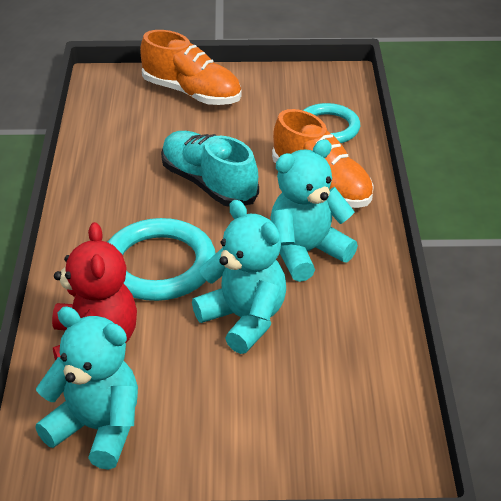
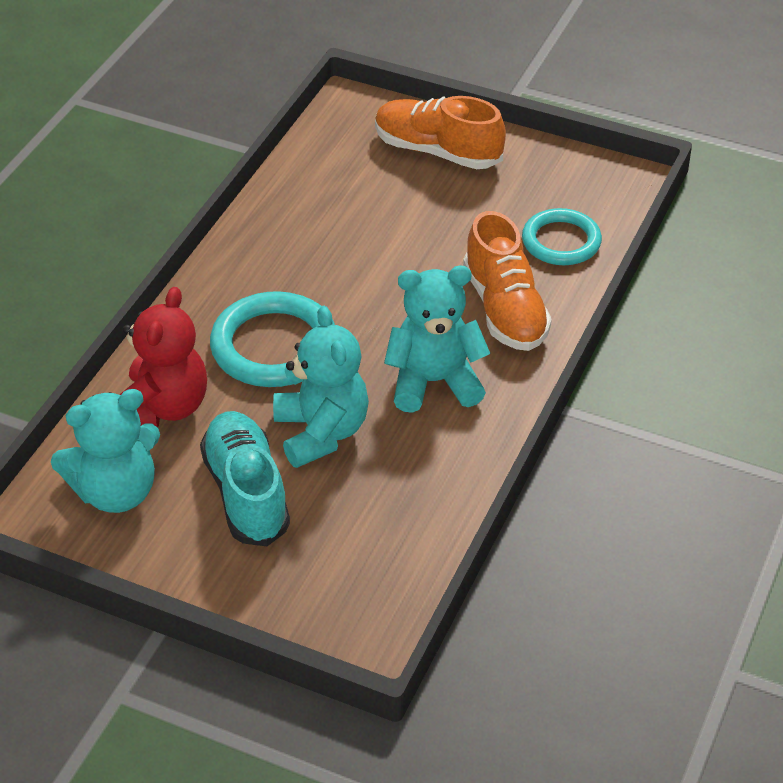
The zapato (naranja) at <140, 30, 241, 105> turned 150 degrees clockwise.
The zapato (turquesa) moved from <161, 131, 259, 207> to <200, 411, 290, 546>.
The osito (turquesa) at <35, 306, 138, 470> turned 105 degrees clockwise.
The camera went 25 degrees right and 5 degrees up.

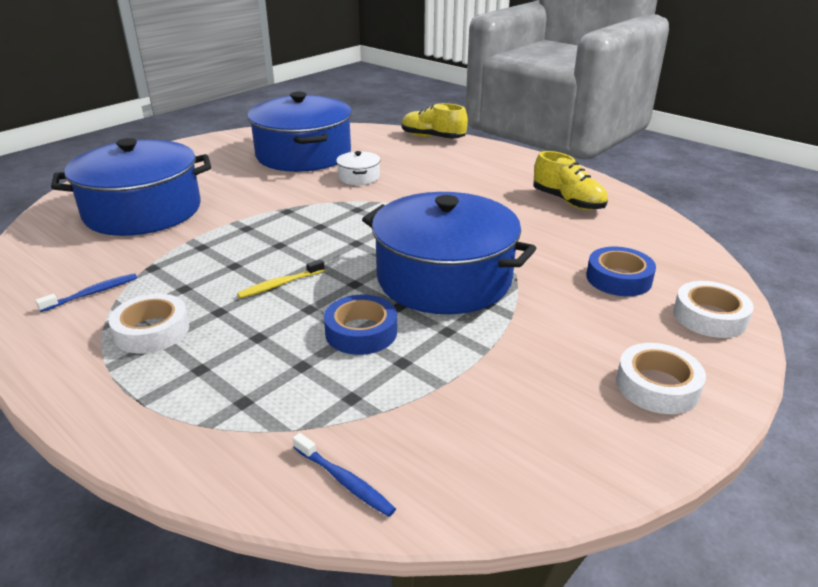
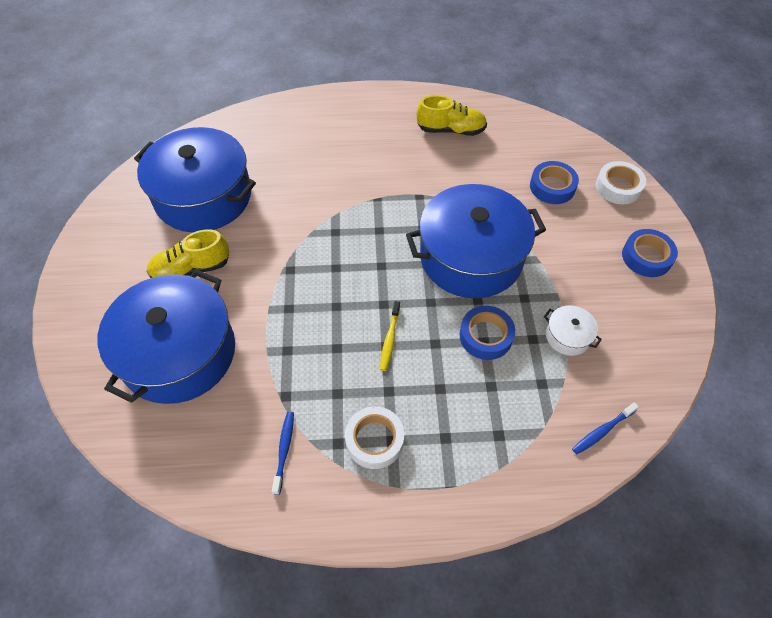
The zapato (amarillo) moved from <402, 103, 468, 139> to <147, 229, 229, 278>.
The olla (blanco) moved from <336, 151, 380, 185> to <544, 305, 602, 356>.
The cinta adhesiva (blanco) at <616, 343, 706, 414> became the cinta adhesiva (azul) at <622, 229, 678, 277>.
The cepillo de dientes (azul) at <293, 433, 396, 517> turned 150 degrees clockwise.
The camera went 45 degrees left and 25 degrees up.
============
▶ [YOUR INSTRUCTIONS]:
Word for word, return the lines from the one holding "The cepillo de" through the end of the entries above.

▶ [TASK RESULT]:
The cepillo de dientes (azul) at <293, 433, 396, 517> turned 150 degrees clockwise.
The camera went 45 degrees left and 25 degrees up.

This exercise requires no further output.